*Problem description*.
In the listing that follows, determine how many lines include the word "purple". Respond with that number alone.

□ □ □ □ □ □ □

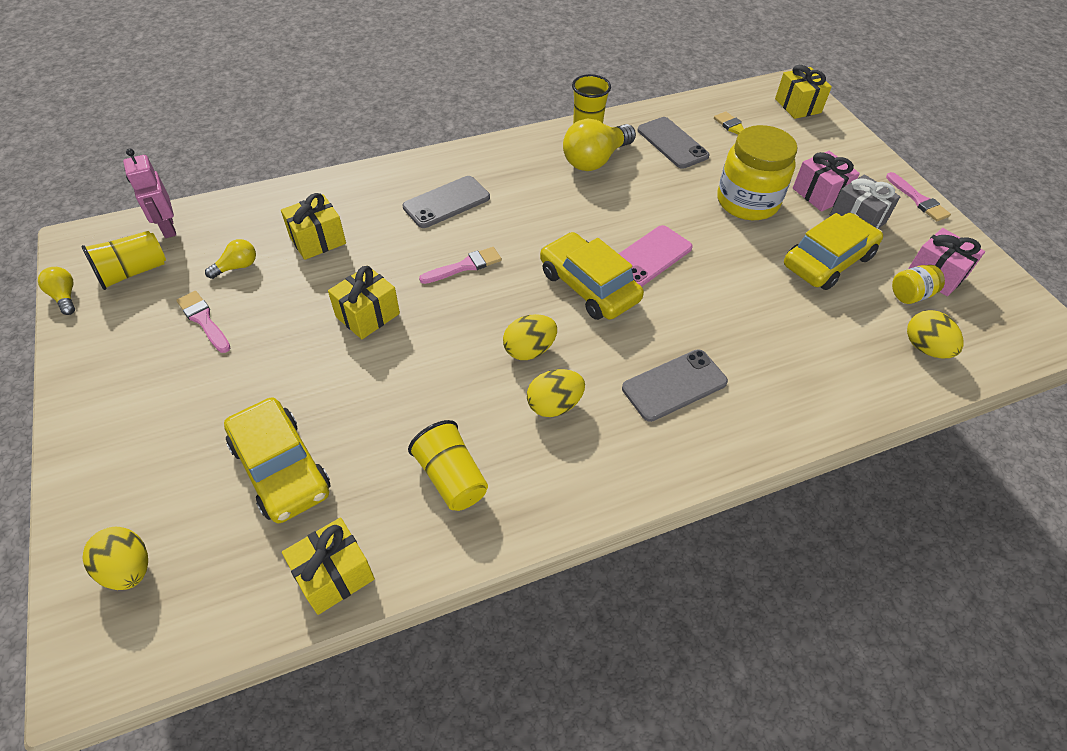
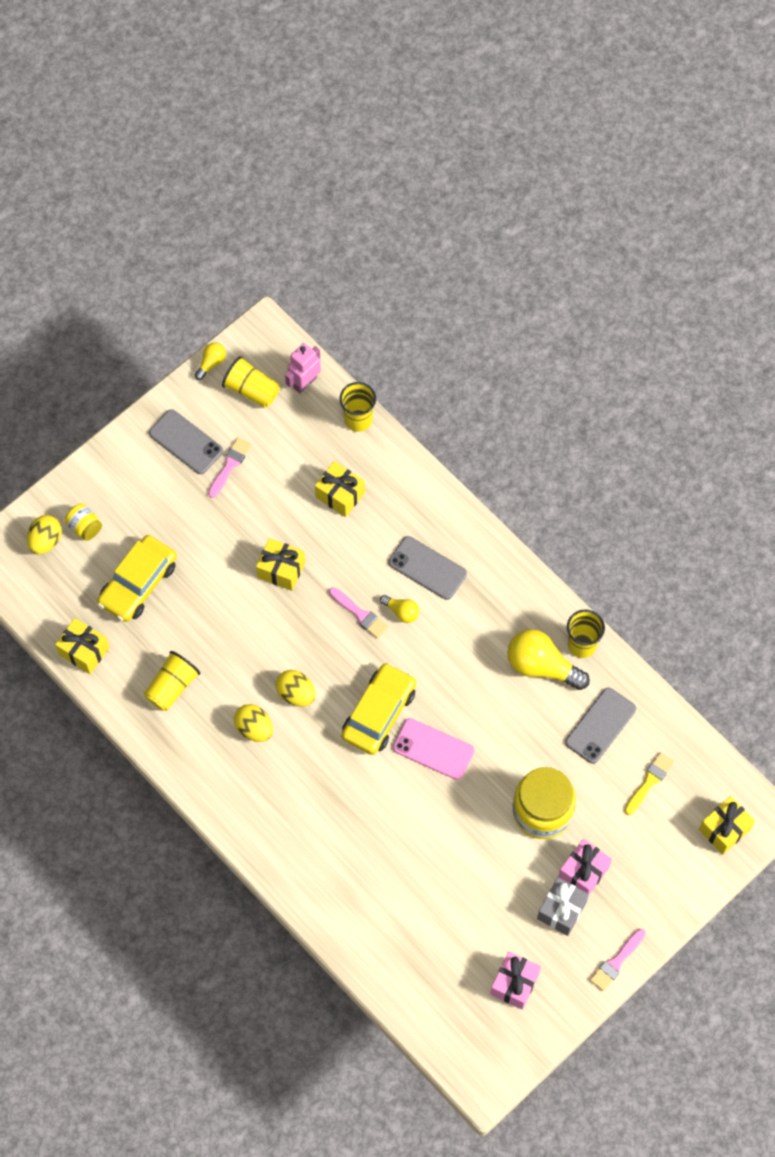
camera: 70 degrees right, 15 degrees up
(237, 267) = (288, 455): yellow light bulb -> yellow light bulb (401, 612)
(247, 202) = (358, 419): none -> yellow cup
(674, 385) = (305, 803): grey phone -> grey phone (186, 442)
(827, 261) = (492, 892): yellow car -> none
(910, 295) = (479, 964): yellow jar -> yellow jar (84, 527)
(925, 348) = (421, 980): yellow egg -> none

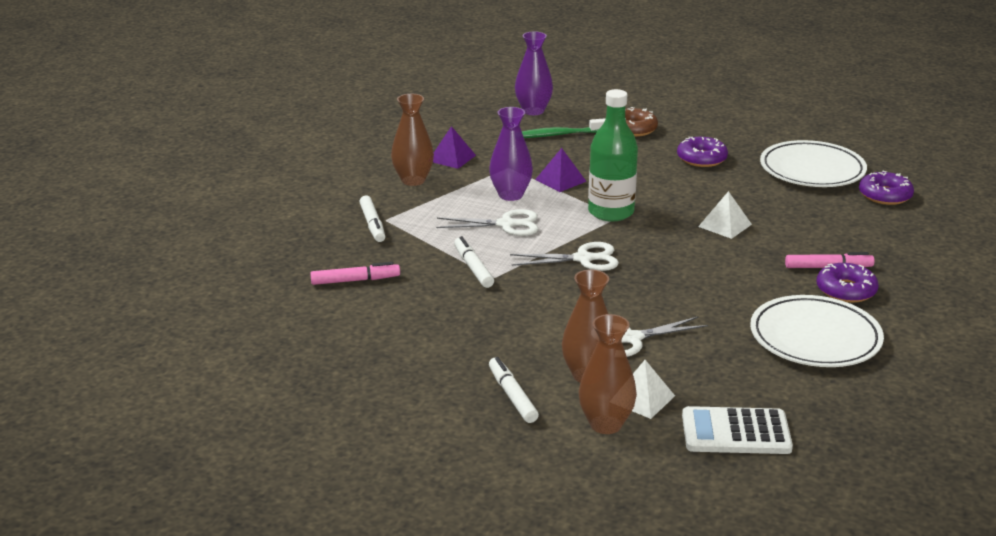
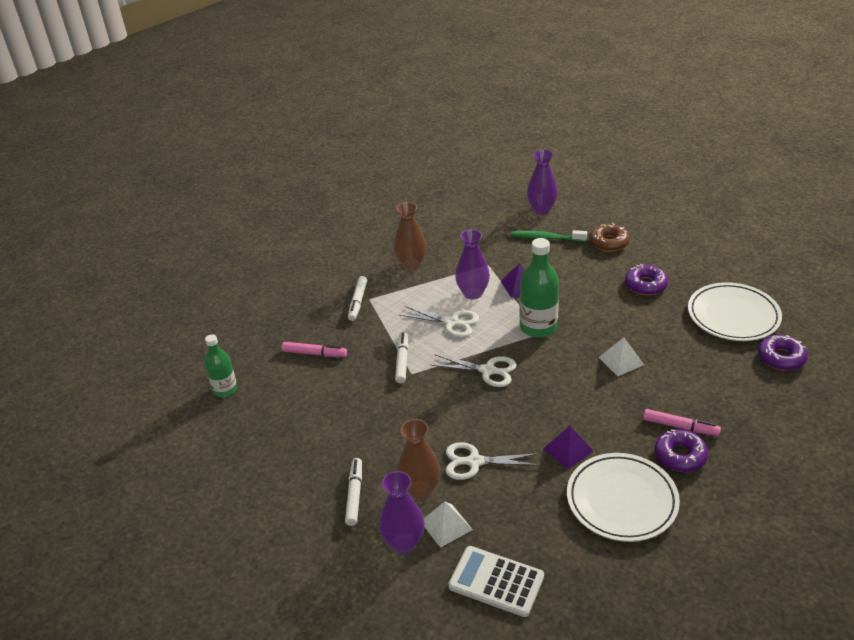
camera: 25 degrees right, 10 degrees up
(261, 334) = (225, 389): none -> green bottle
(451, 158) = (452, 247): purple pyramid -> purple pyramid (568, 449)
(605, 424) = (404, 543): brown vase -> purple vase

□ □ □ □ □ □ □

*Exercise answer*.
2